DESCRIPTION OF THE TASK: Print the entries verbatim, leaving out the images they contain.

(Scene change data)
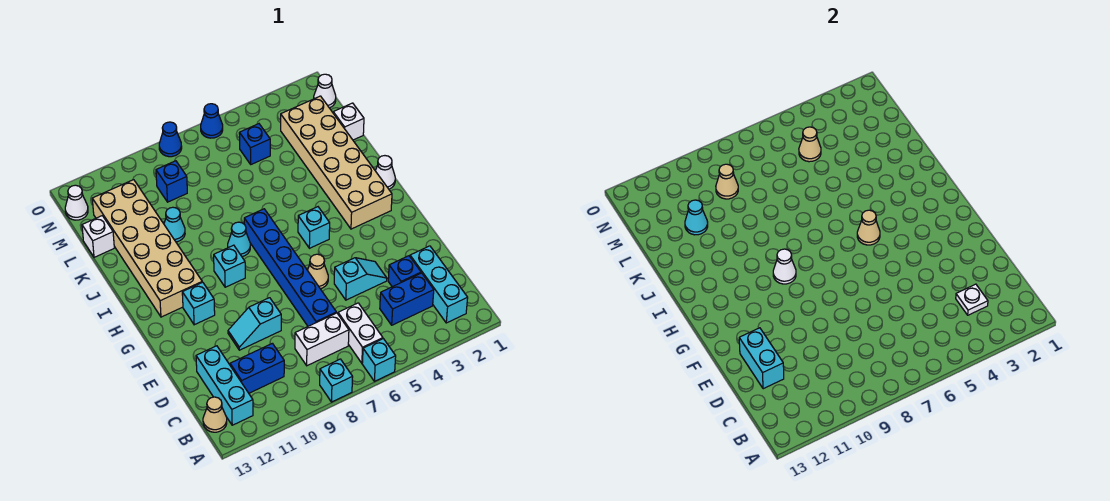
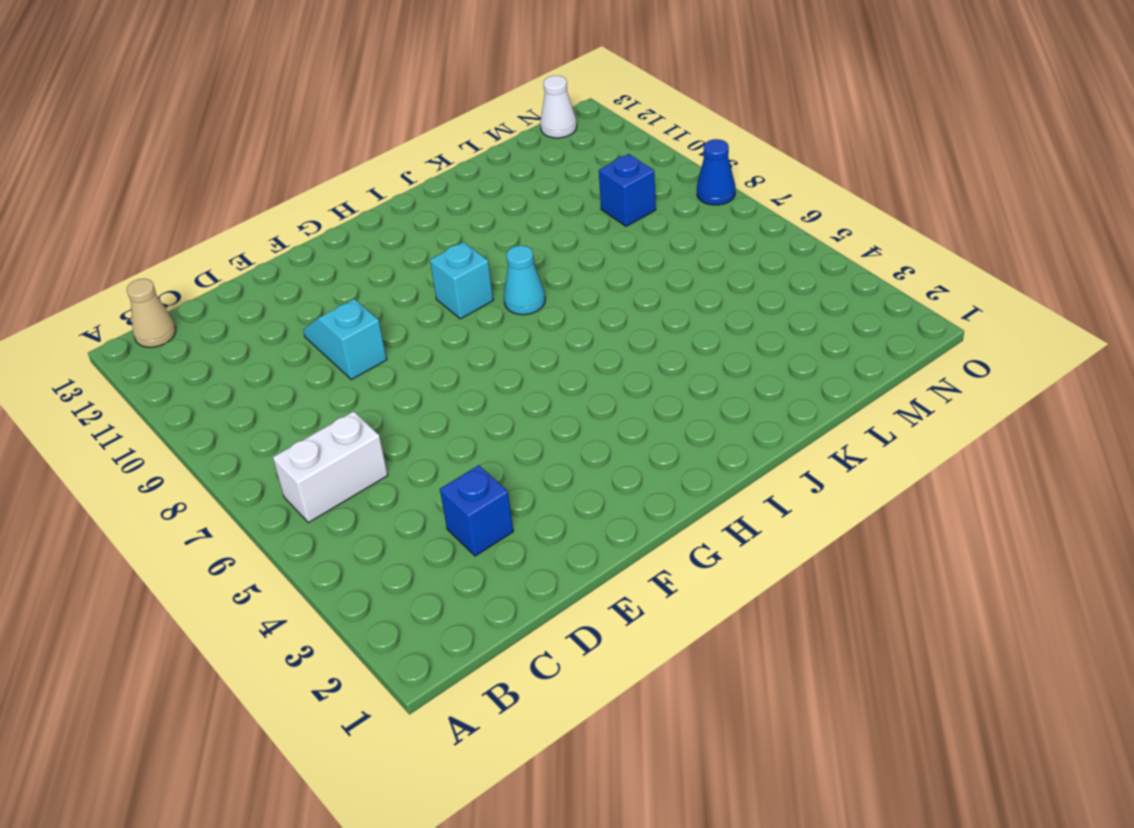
none -> cyan brick A6 level 1
none -> cyan brick A8 level 1
none -> cyan brick B2:D2 level 1
none -> cyan brick B12:D12 level 1

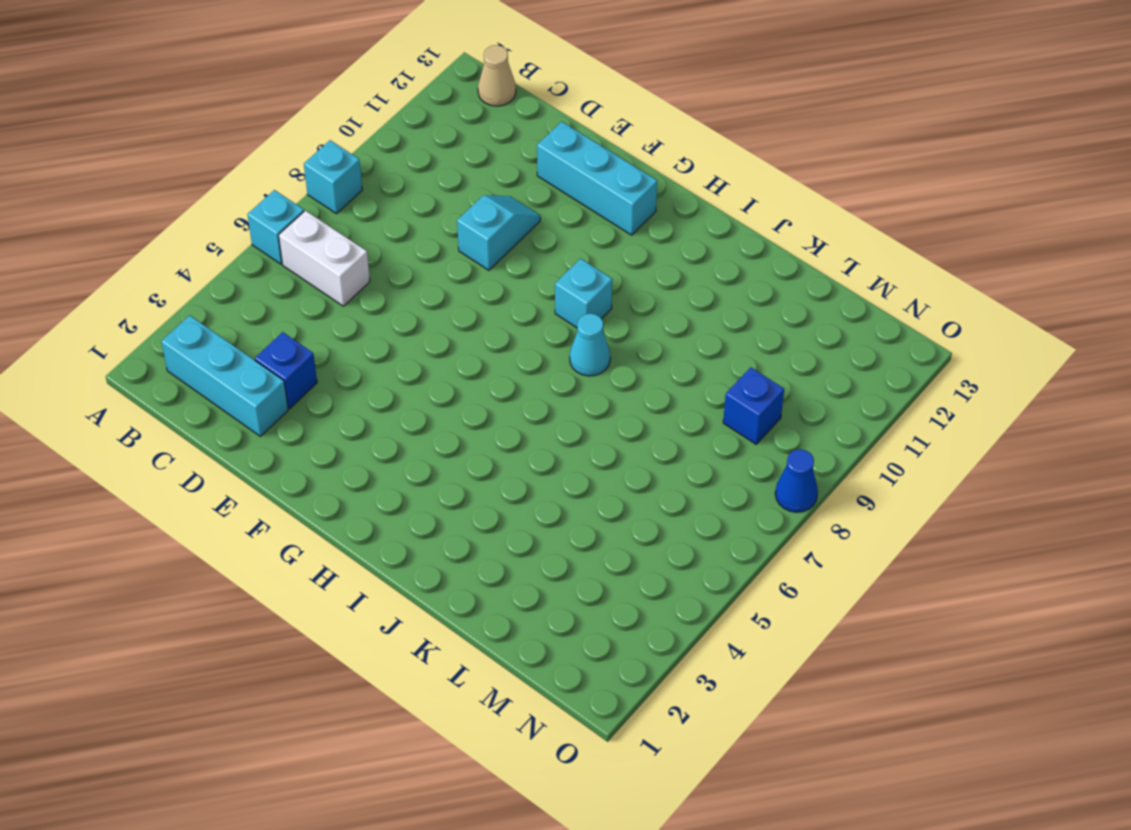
cyan brick E12:G12 level 1 -> cyan brick B12:D12 level 1
none -> blue brick C3:C4 level 1
none -> white brick C7:C8 level 1
none -> blue brick C10:C11 level 1
none -> blue brick D7:I7 level 1

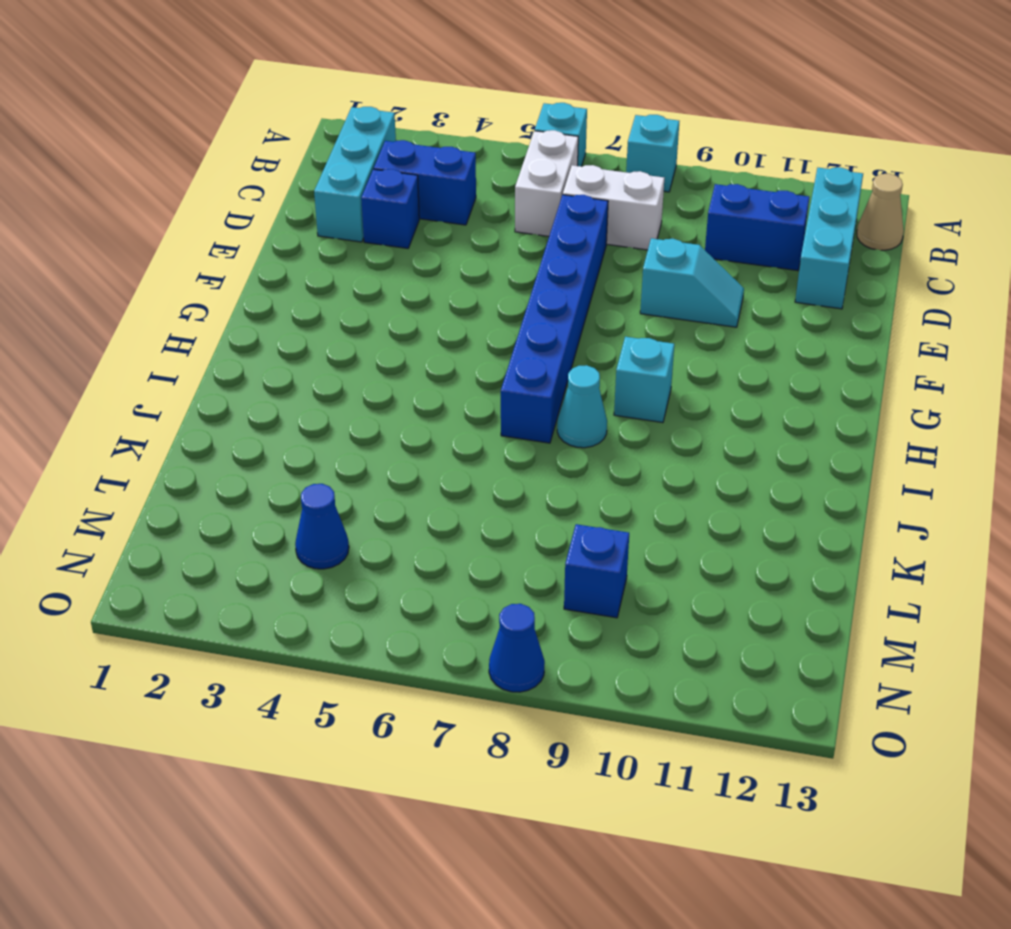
blue cone M4 level 1 -> blue cone O6 level 1
none -> cyan slope E4:E5 level 1 top 5
none -> tan cone F6 level 1
none -> cyan brick G11 level 1
none -> tan brick H2:M3 level 1

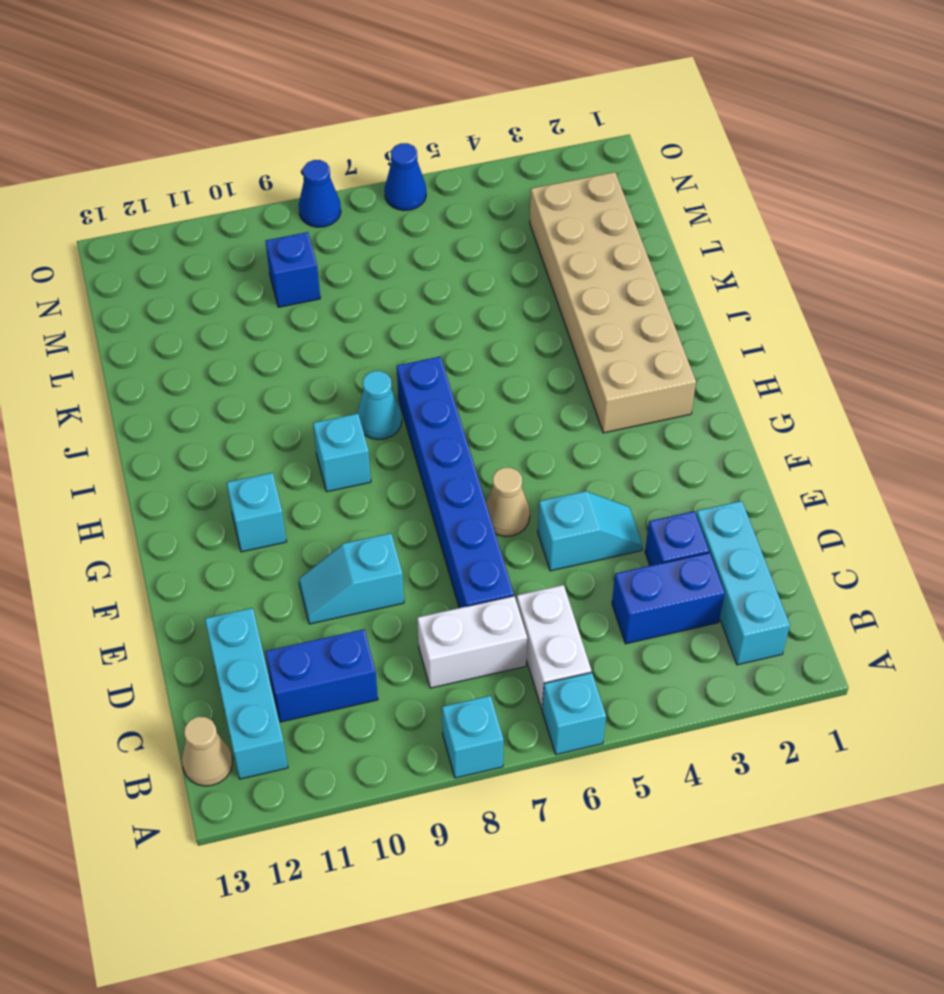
none -> cyan brick H5 level 1
none -> tan brick H11:M12 level 1
none -> white cone I1 level 1
none -> cyan cone K10 level 1

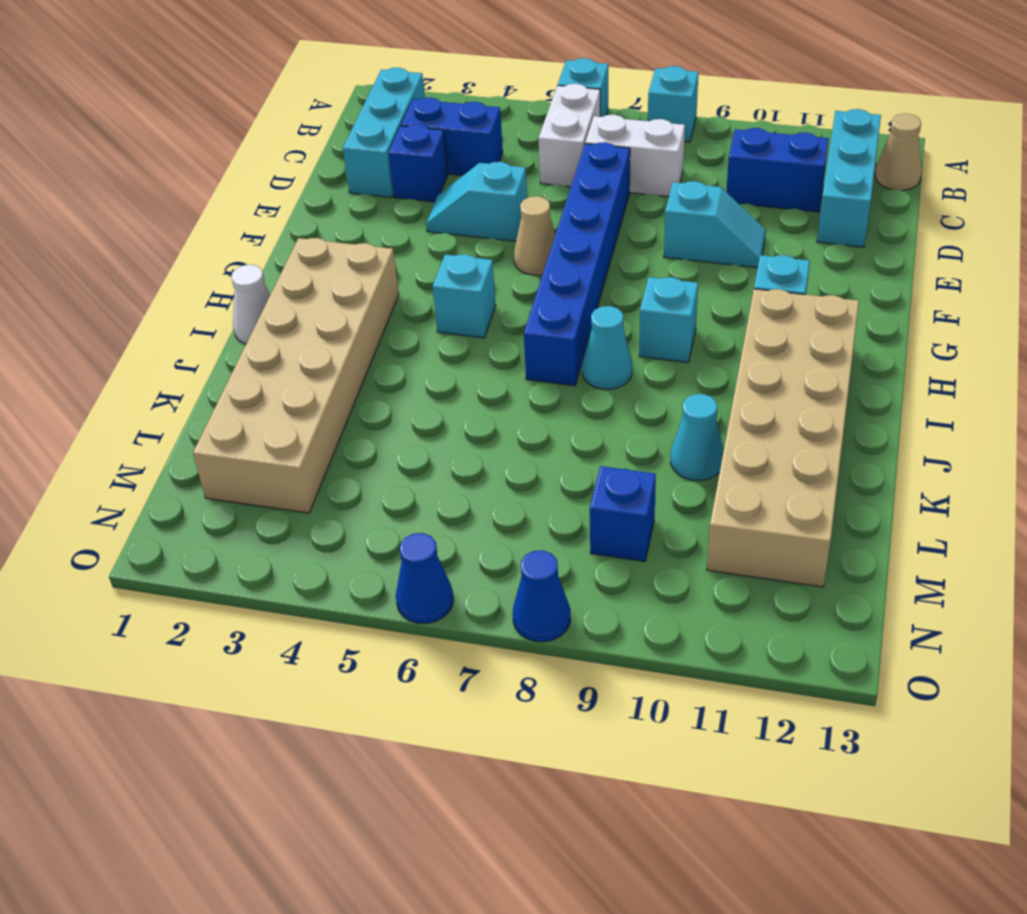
none -> white brick L1 level 1
none -> white brick L13 level 1
none -> blue brick M5 level 1
none -> white cone N1 level 1

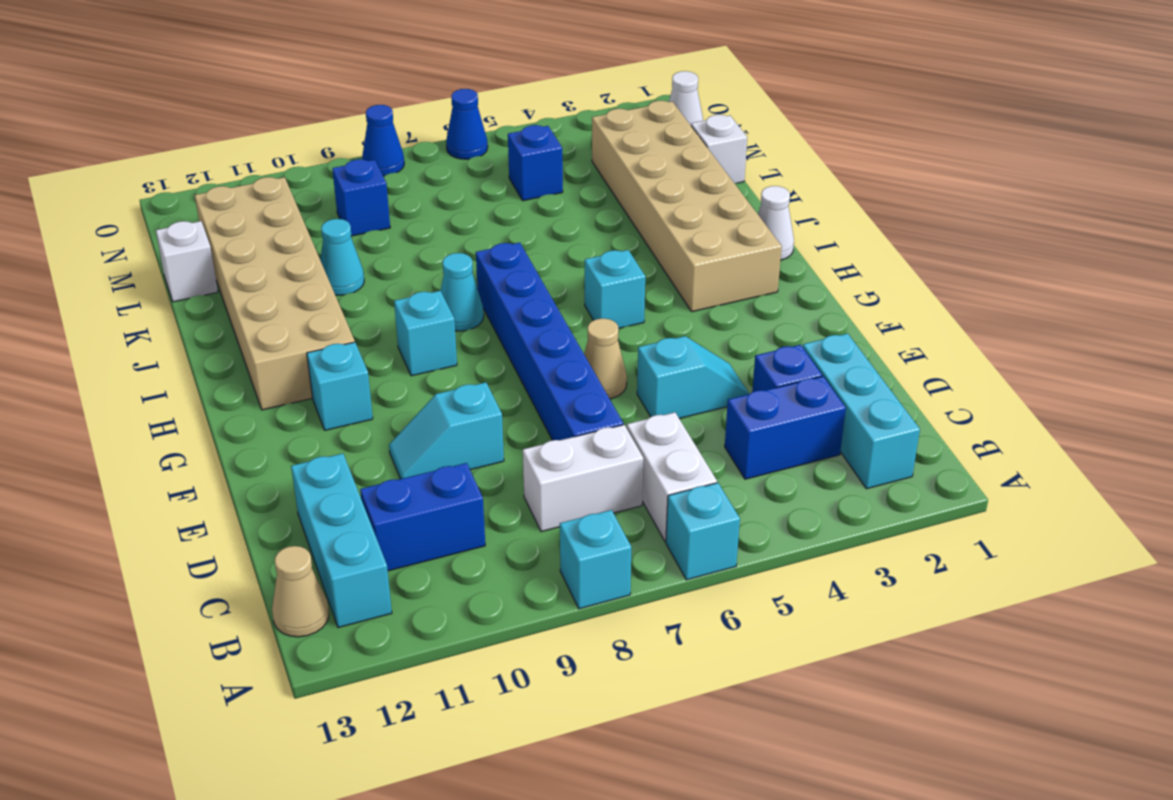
none -> white cone N13 level 1
none -> white plate C3 level 2
none -> cyan brick D12:E12 level 2
none -> tan cone H5 level 2

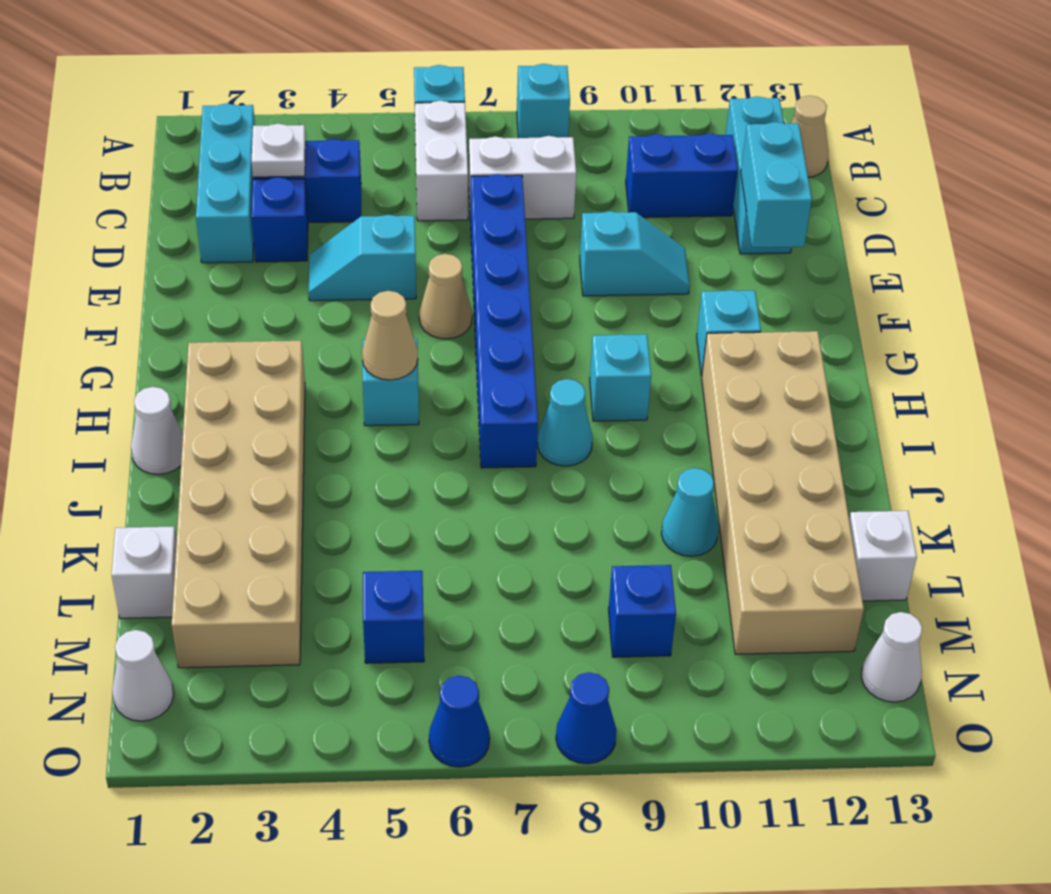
none -> white cone H9 level 2
none -> cyan cone L11 level 2
none -> tan cone M5 level 2
none -> tan cone M9 level 2

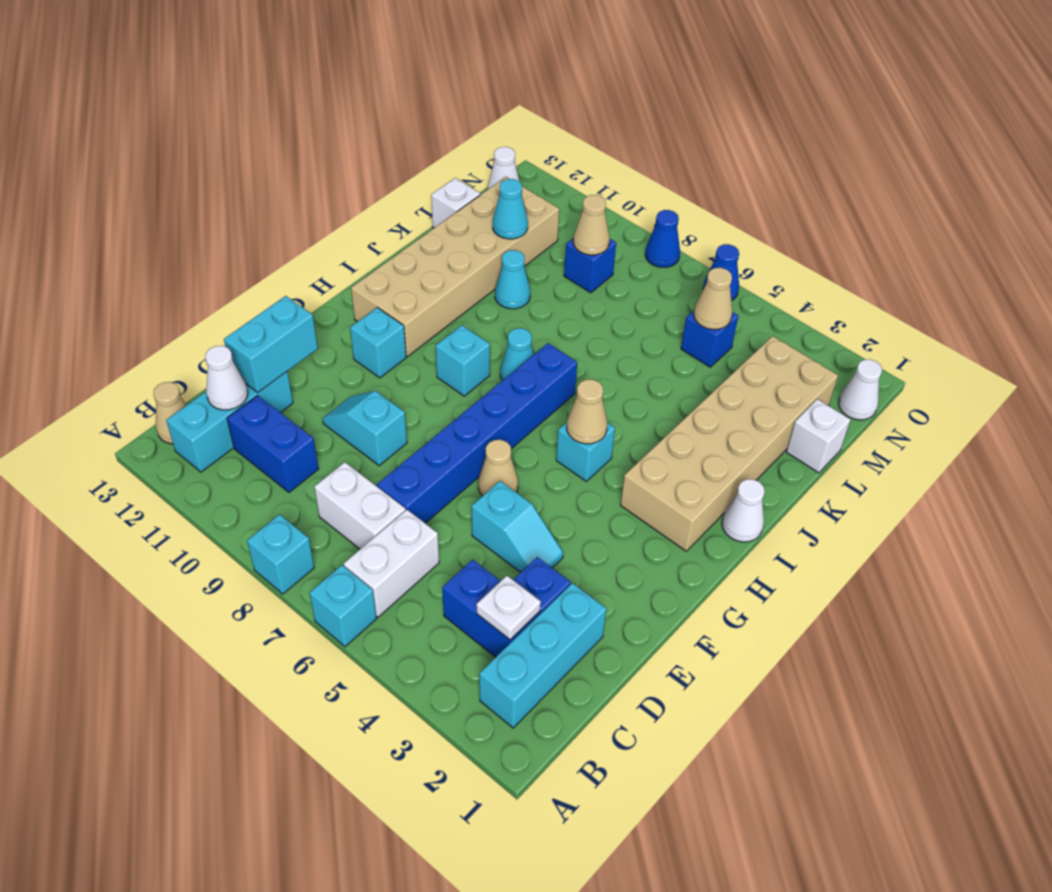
white cone C12 level 2 -> white cone H9 level 2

EXERCISE SOLUTION:
none -> cyan brick A6 level 1
none -> cyan brick A8 level 1
none -> cyan brick B2:D2 level 1
none -> cyan brick B12:D12 level 1

cyan brick E12:G12 level 1 -> cyan brick B12:D12 level 1
none -> blue brick C3:C4 level 1
none -> white brick C7:C8 level 1
none -> blue brick C10:C11 level 1
none -> blue brick D7:I7 level 1

blue cone M4 level 1 -> blue cone O6 level 1
none -> cyan slope E4:E5 level 1 top 5
none -> tan cone F6 level 1
none -> cyan brick G11 level 1
none -> tan brick H2:M3 level 1

none -> cyan brick H5 level 1
none -> tan brick H11:M12 level 1
none -> white cone I1 level 1
none -> cyan cone K10 level 1

none -> white brick L1 level 1
none -> white brick L13 level 1
none -> blue brick M5 level 1
none -> white cone N1 level 1

none -> white cone N13 level 1
none -> white plate C3 level 2
none -> cyan brick D12:E12 level 2
none -> tan cone H5 level 2

none -> white cone H9 level 2
none -> cyan cone L11 level 2
none -> tan cone M5 level 2
none -> tan cone M9 level 2

white cone C12 level 2 -> white cone H9 level 2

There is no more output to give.